For the records shown below, return an exact copy that excludes the pictures.
────────────────────
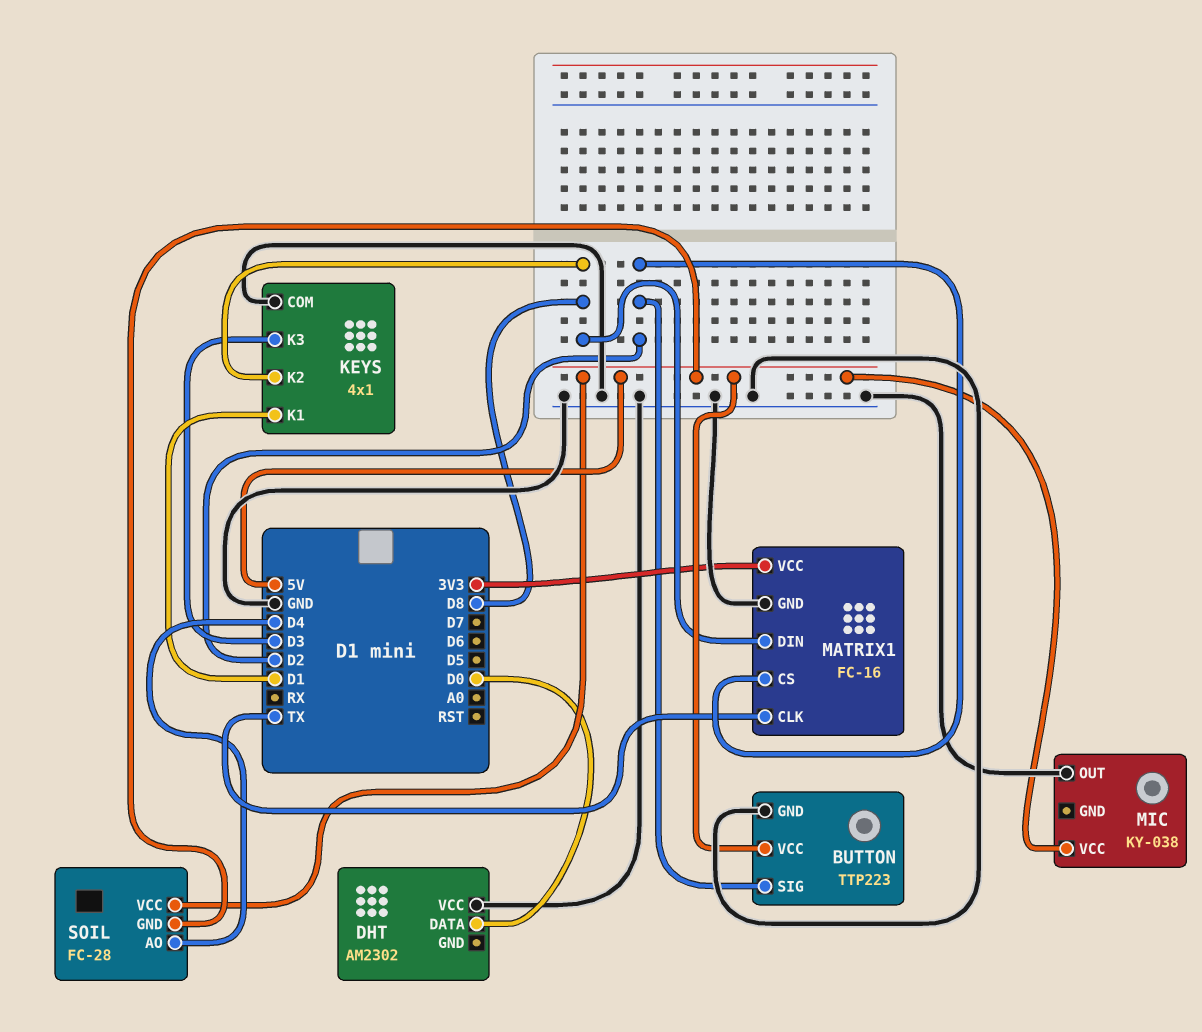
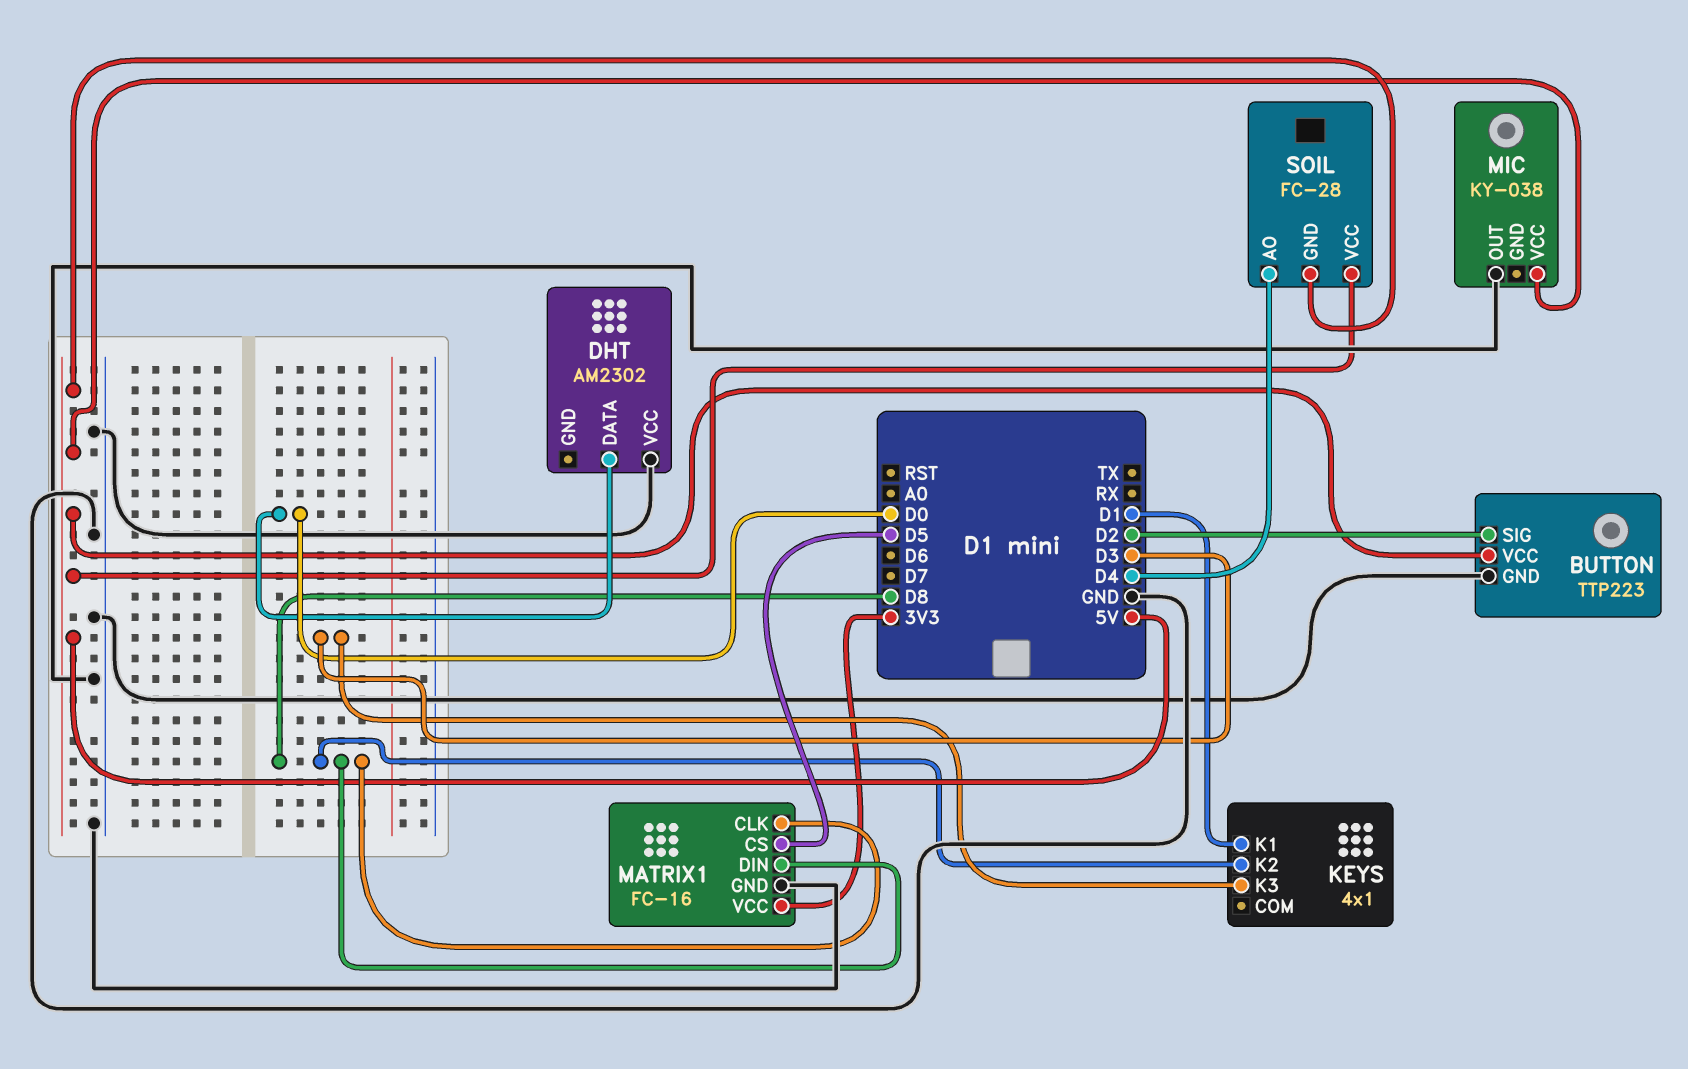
KEYS pin COM: GND -> none
MATRIX1 pin CLK: TX -> D8
MATRIX1 pin CS: D2 -> D5

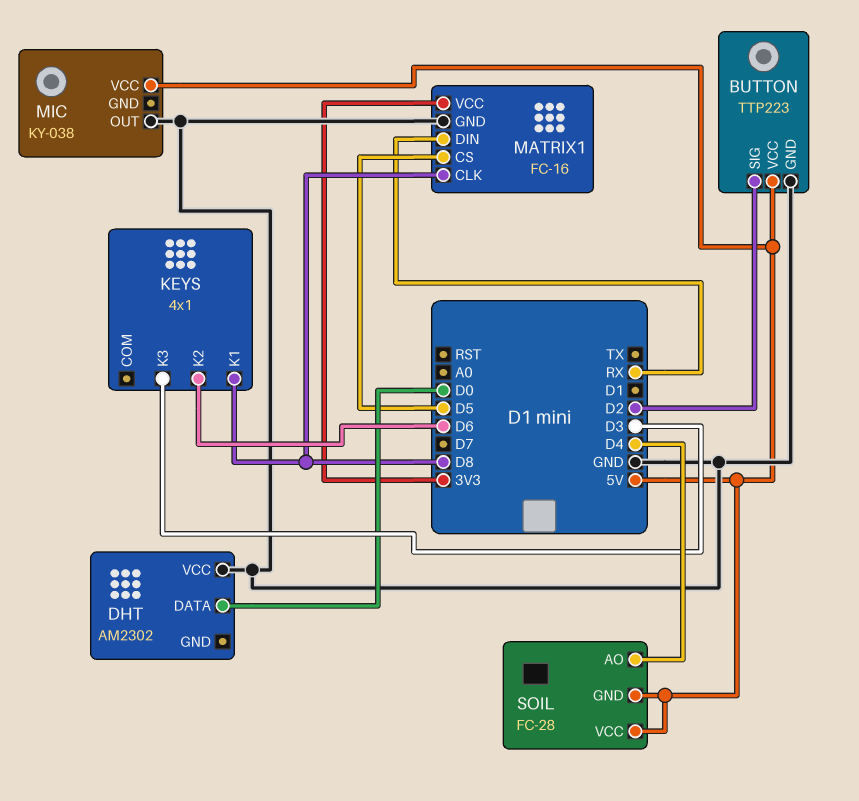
KEYS pin K1: D1 -> D8
KEYS pin K2: D8 -> D6
MATRIX1 pin DIN: D8 -> RX

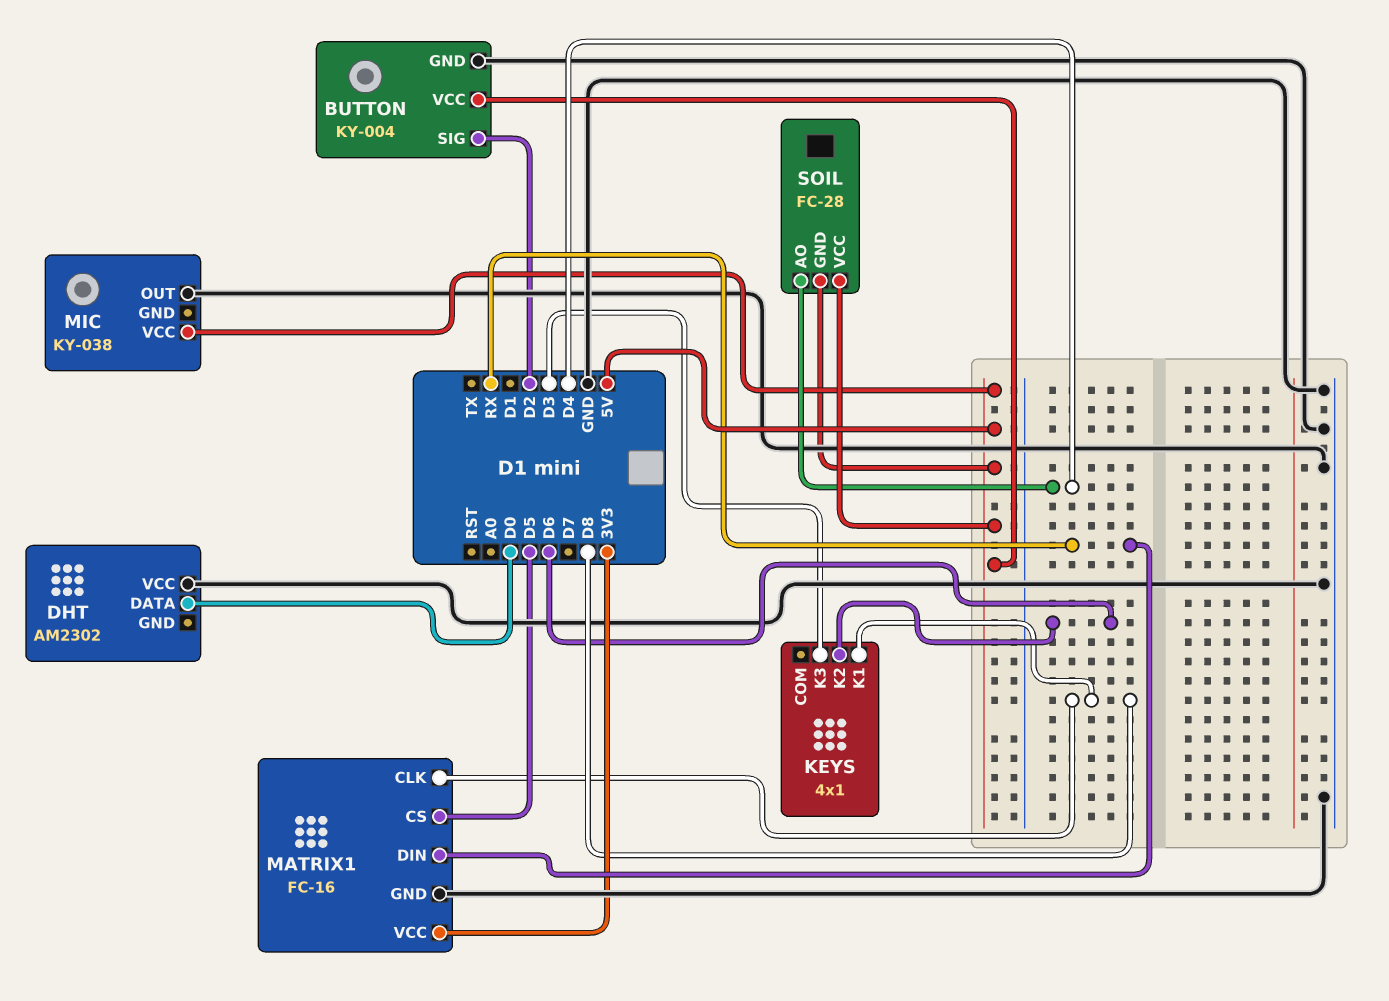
BUTTON: TTP223 -> KY-004

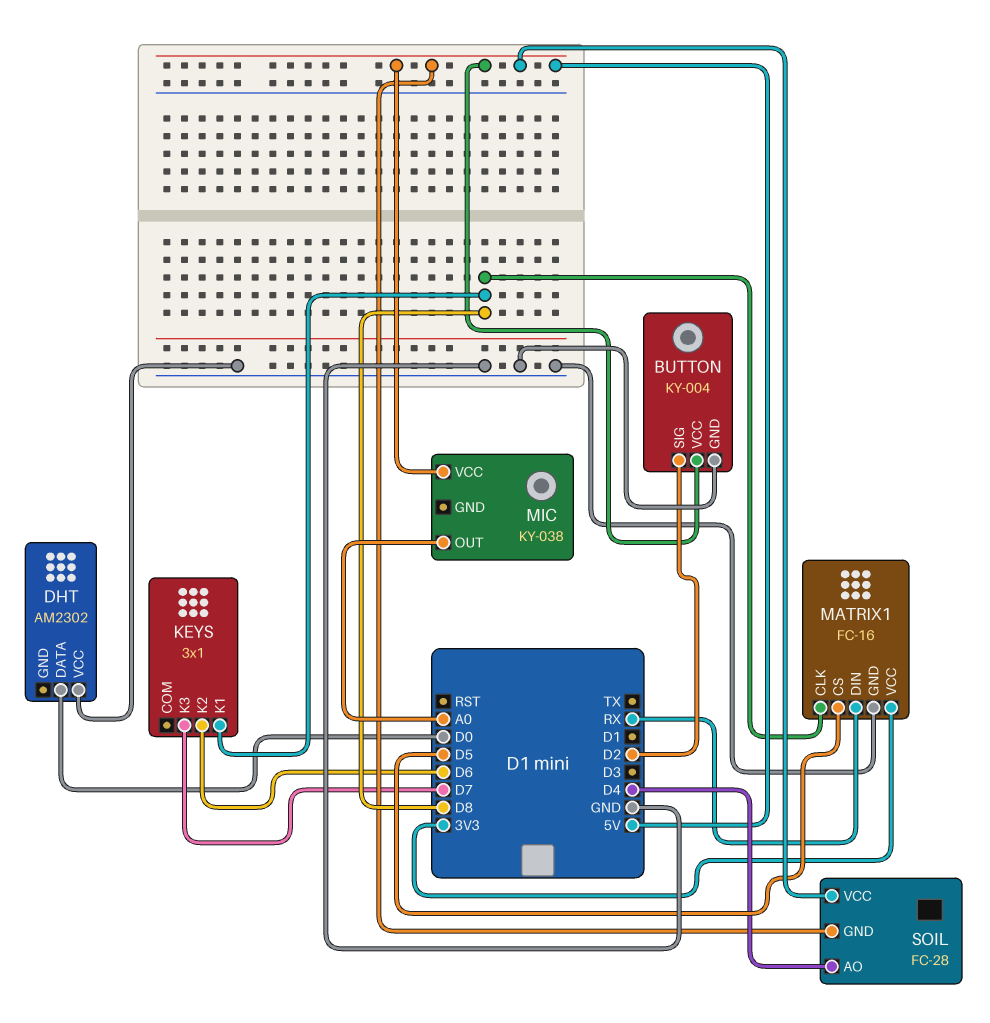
KEYS: 4x1 -> 3x1
KEYS pin K3: D3 -> D7
MIC pin OUT: GND -> A0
────────────────────
• _EXERCISE OUTPUT_
KEYS pin COM: GND -> none
MATRIX1 pin CLK: TX -> D8
MATRIX1 pin CS: D2 -> D5

KEYS pin K1: D1 -> D8
KEYS pin K2: D8 -> D6
MATRIX1 pin DIN: D8 -> RX

BUTTON: TTP223 -> KY-004

KEYS: 4x1 -> 3x1
KEYS pin K3: D3 -> D7
MIC pin OUT: GND -> A0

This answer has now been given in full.